Task details:
All pictures must be left out as you transcribe the lines from the first line of the data to the line containing "The clock (aqua)", both included.

═════ Records ═════

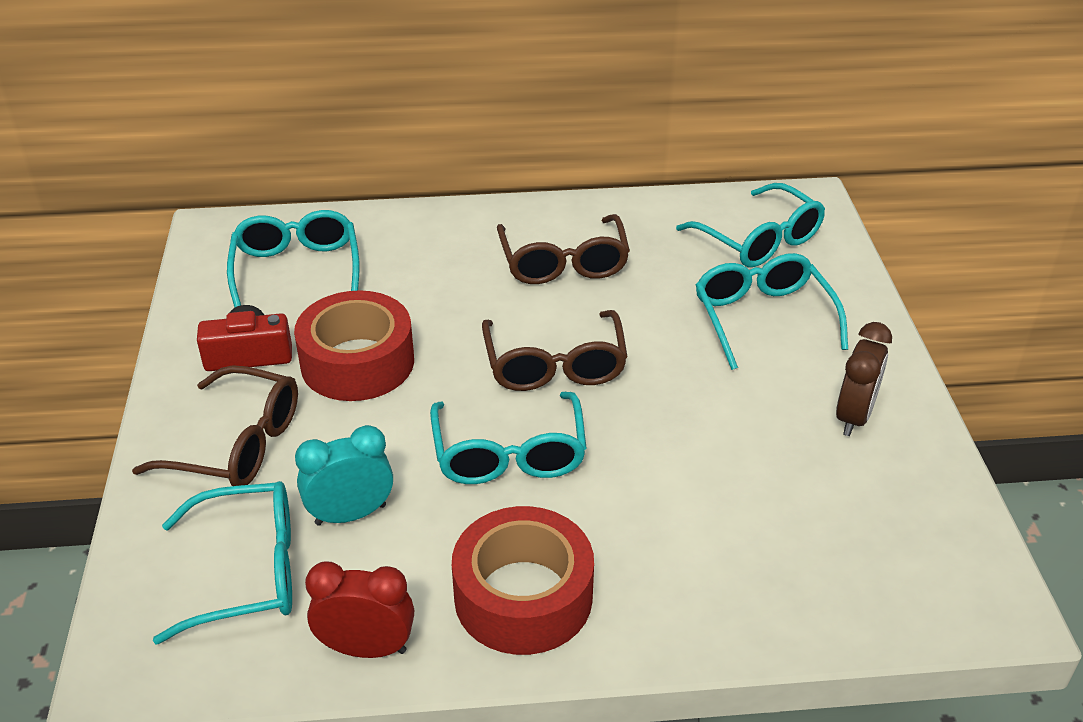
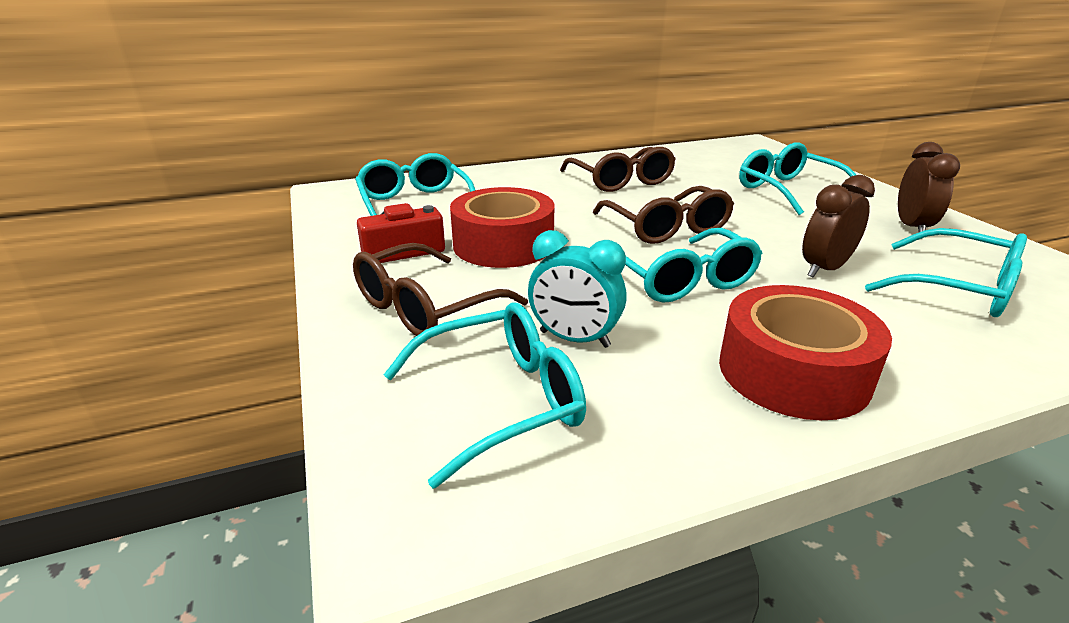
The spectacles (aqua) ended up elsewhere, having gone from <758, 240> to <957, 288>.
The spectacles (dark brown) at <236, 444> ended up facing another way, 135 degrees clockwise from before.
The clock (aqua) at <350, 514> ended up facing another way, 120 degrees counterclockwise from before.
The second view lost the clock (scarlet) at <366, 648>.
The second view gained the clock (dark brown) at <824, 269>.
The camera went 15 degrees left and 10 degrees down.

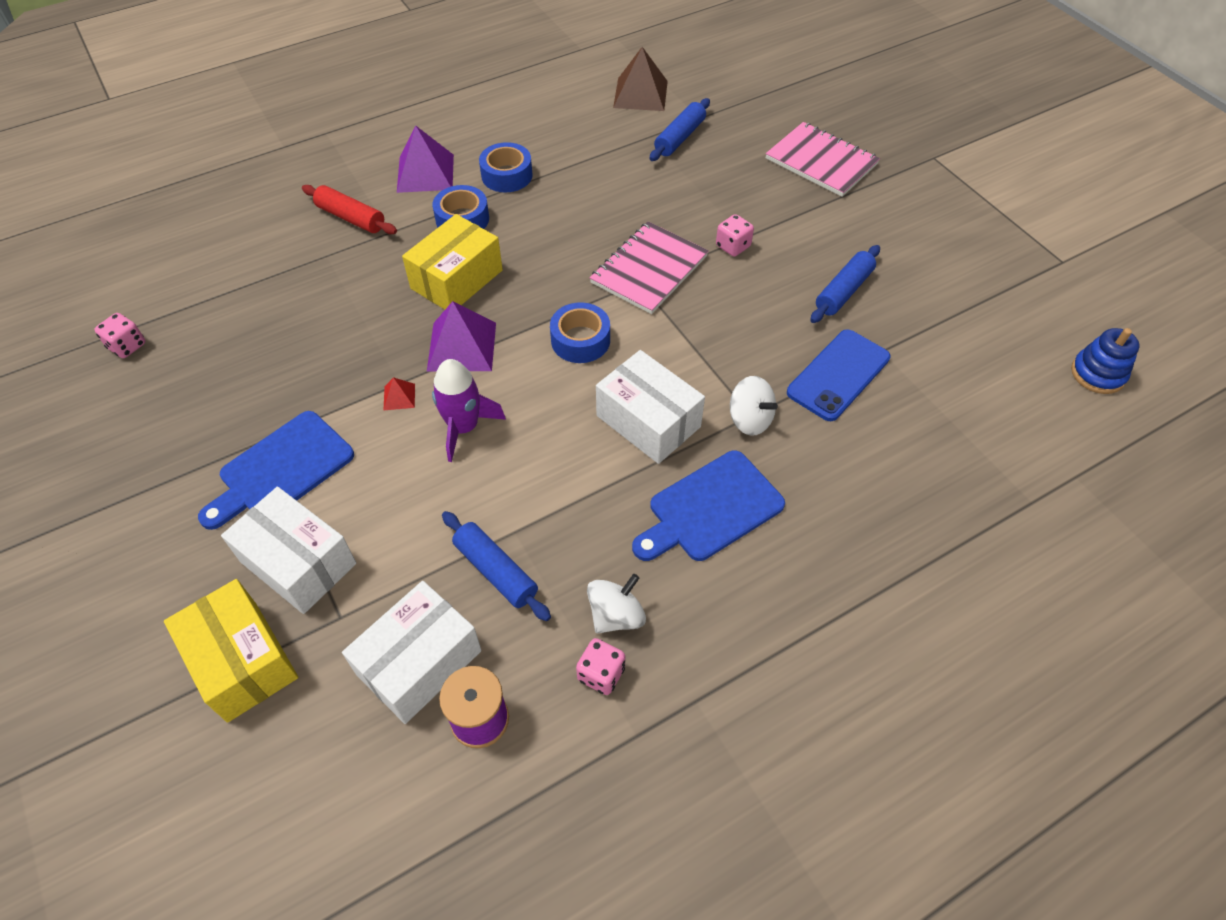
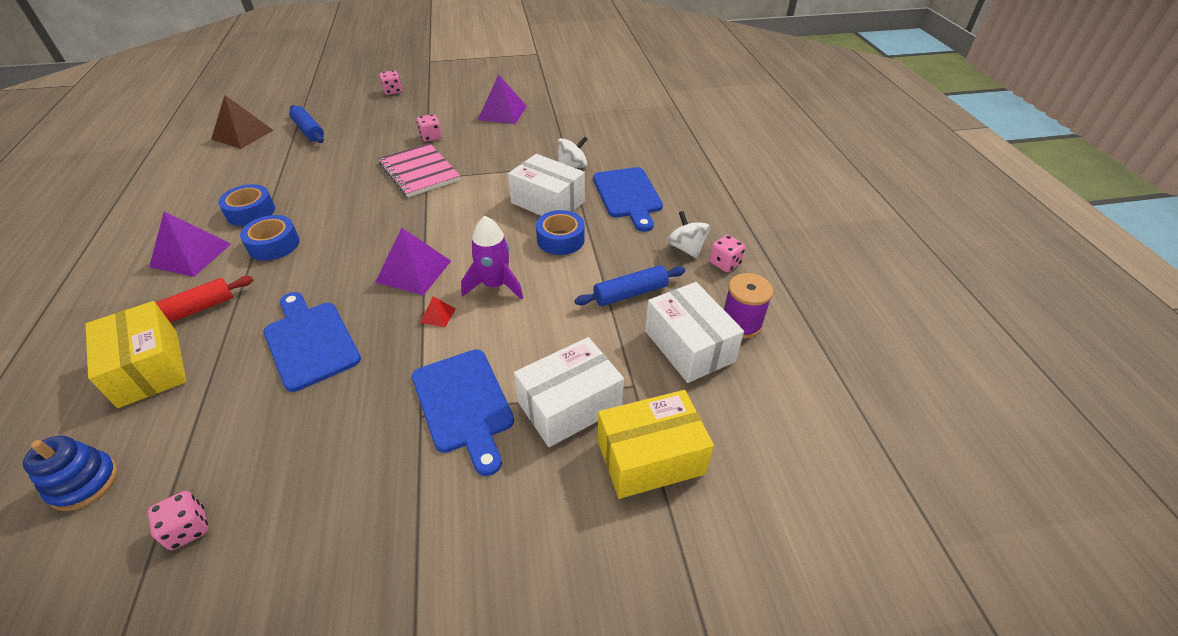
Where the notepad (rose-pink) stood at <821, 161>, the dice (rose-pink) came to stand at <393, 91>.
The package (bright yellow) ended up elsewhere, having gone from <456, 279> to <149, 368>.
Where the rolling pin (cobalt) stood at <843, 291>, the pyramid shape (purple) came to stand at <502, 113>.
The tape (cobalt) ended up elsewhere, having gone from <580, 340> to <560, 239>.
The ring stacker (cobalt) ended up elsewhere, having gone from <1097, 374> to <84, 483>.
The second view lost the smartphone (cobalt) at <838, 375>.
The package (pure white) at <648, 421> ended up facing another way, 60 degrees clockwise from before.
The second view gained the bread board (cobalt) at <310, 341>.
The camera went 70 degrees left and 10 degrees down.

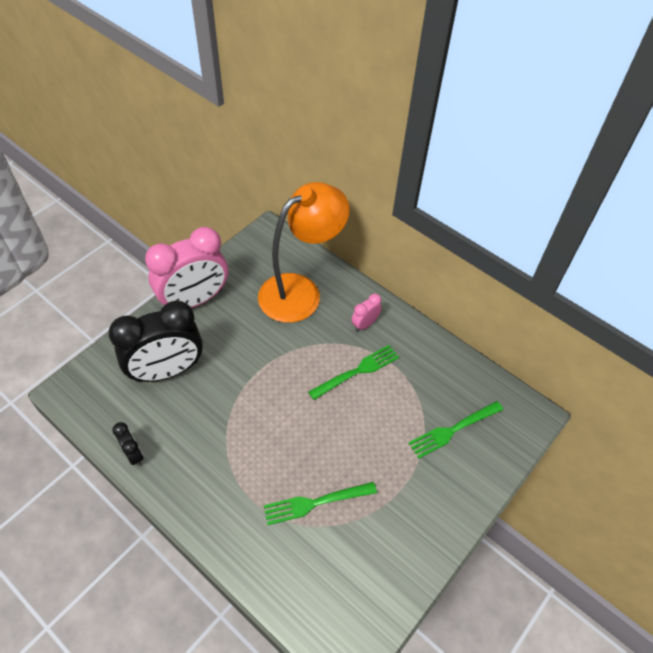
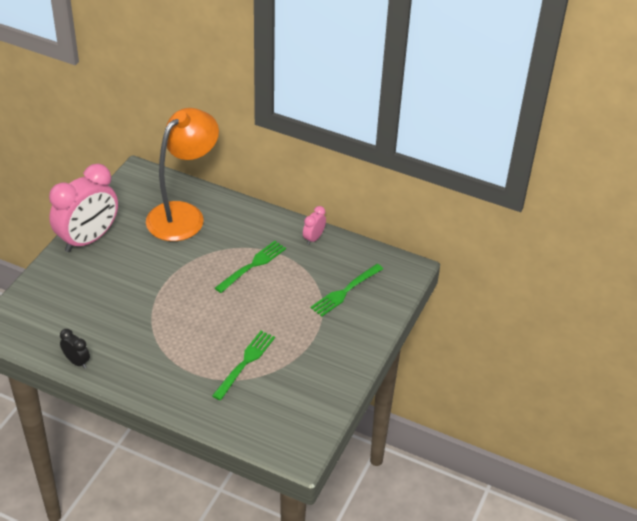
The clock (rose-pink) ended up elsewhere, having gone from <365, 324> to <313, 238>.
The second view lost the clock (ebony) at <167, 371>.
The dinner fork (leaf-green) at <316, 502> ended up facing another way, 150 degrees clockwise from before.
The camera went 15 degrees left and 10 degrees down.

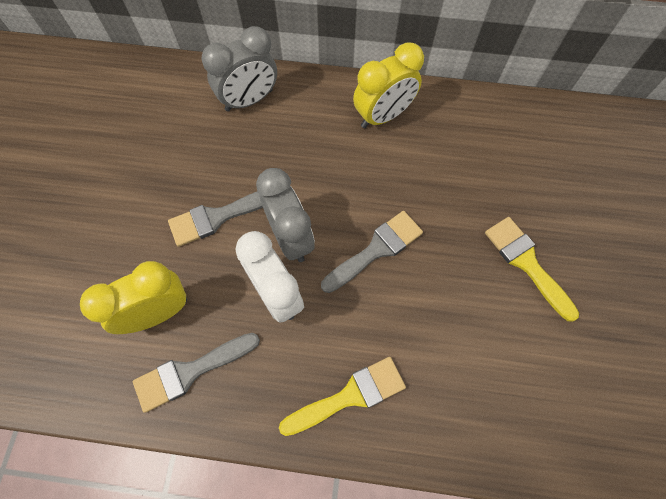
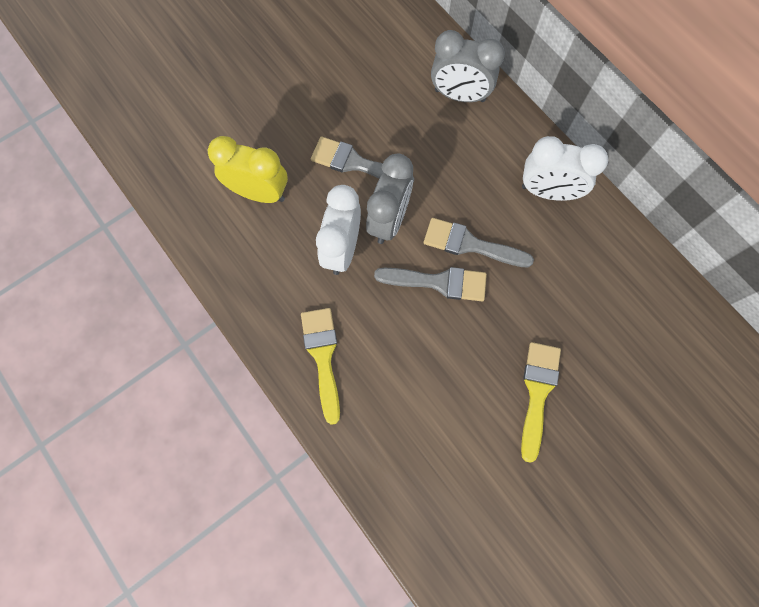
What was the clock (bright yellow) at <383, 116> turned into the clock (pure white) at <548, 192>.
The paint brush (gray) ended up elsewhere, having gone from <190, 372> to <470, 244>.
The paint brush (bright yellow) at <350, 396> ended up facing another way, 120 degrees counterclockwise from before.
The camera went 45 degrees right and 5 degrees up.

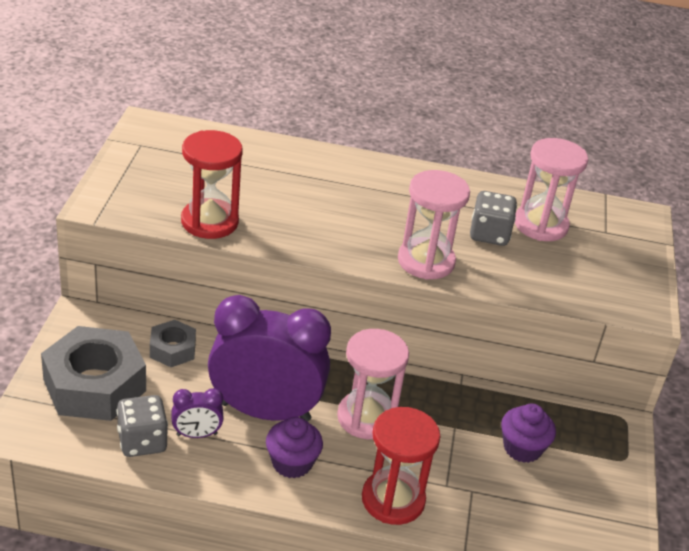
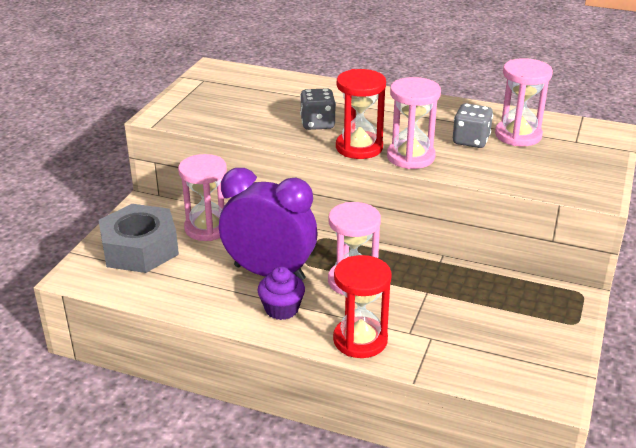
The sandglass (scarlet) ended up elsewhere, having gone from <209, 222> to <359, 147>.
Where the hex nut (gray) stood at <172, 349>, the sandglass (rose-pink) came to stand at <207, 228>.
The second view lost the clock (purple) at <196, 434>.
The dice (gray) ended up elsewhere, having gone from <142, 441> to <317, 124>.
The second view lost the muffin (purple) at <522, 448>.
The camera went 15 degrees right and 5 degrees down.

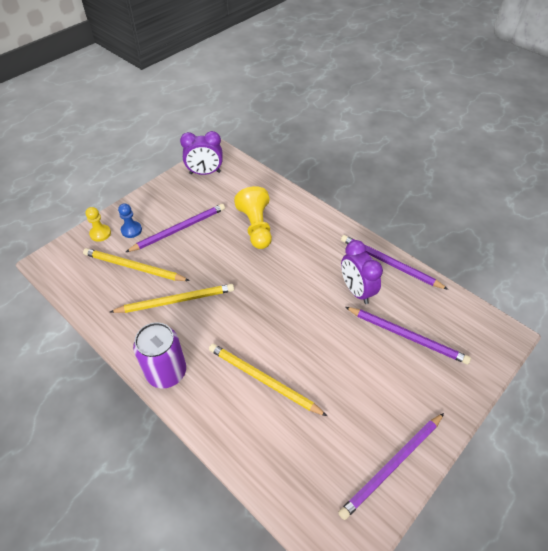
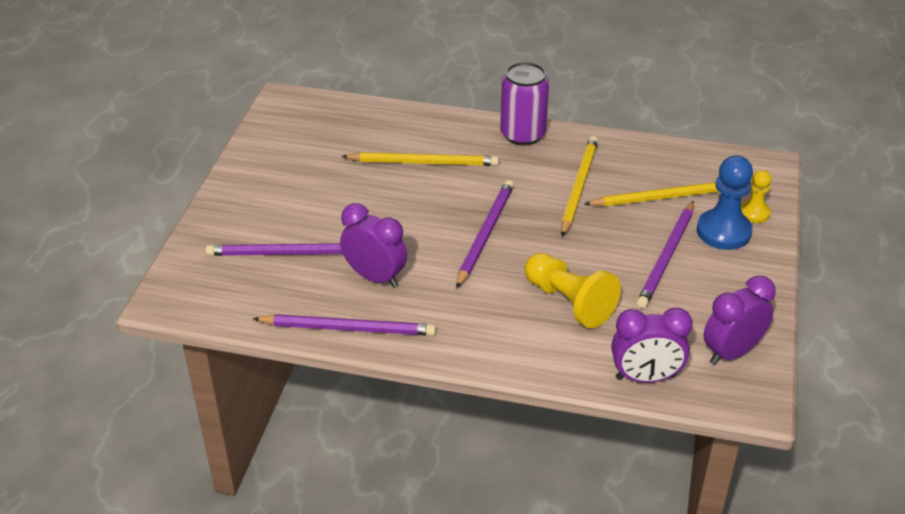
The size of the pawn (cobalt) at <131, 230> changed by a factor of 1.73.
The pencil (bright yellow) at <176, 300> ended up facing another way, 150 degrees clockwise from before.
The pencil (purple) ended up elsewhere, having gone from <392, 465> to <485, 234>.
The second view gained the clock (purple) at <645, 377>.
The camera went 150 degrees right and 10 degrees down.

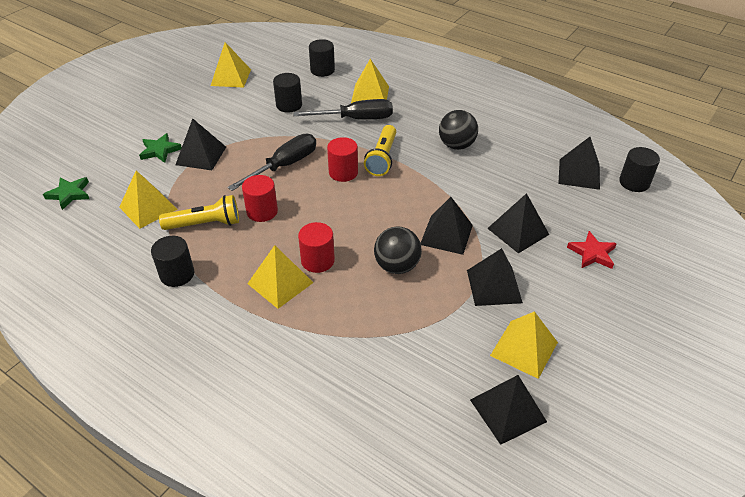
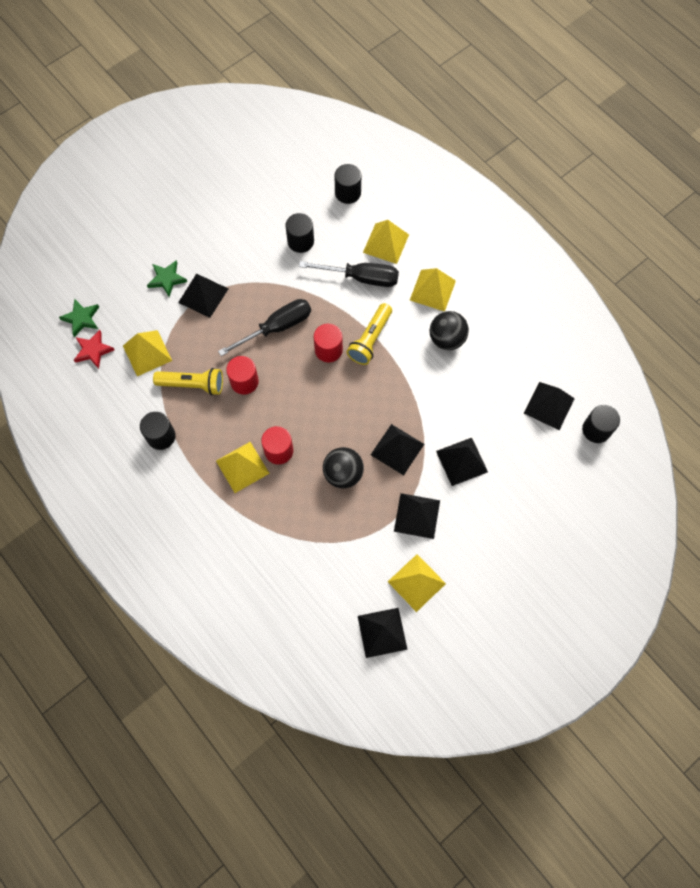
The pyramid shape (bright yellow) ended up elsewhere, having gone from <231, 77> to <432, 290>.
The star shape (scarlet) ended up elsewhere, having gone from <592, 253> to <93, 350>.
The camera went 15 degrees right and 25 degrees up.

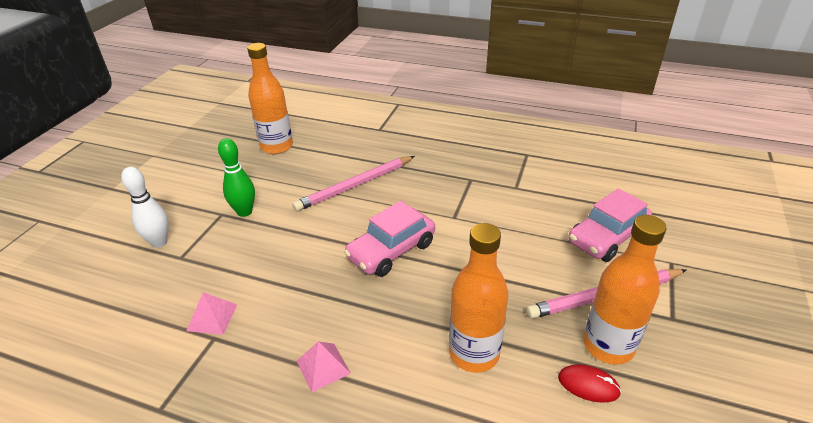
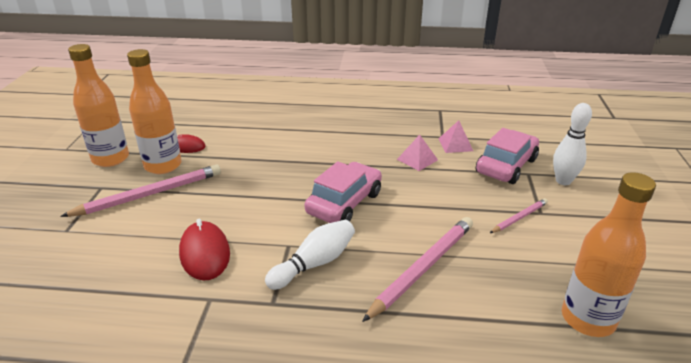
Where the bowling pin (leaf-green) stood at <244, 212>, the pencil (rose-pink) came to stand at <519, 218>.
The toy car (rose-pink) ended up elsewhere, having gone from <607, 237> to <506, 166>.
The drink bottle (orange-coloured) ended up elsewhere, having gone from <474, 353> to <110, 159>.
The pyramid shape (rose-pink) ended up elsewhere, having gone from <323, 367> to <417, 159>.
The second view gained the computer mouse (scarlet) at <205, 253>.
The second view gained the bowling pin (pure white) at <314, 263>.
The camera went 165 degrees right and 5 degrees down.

═════

Task answer:
The spectacles (aqua) ended up elsewhere, having gone from <758, 240> to <957, 288>.
The spectacles (dark brown) at <236, 444> ended up facing another way, 135 degrees clockwise from before.
The clock (aqua) at <350, 514> ended up facing another way, 120 degrees counterclockwise from before.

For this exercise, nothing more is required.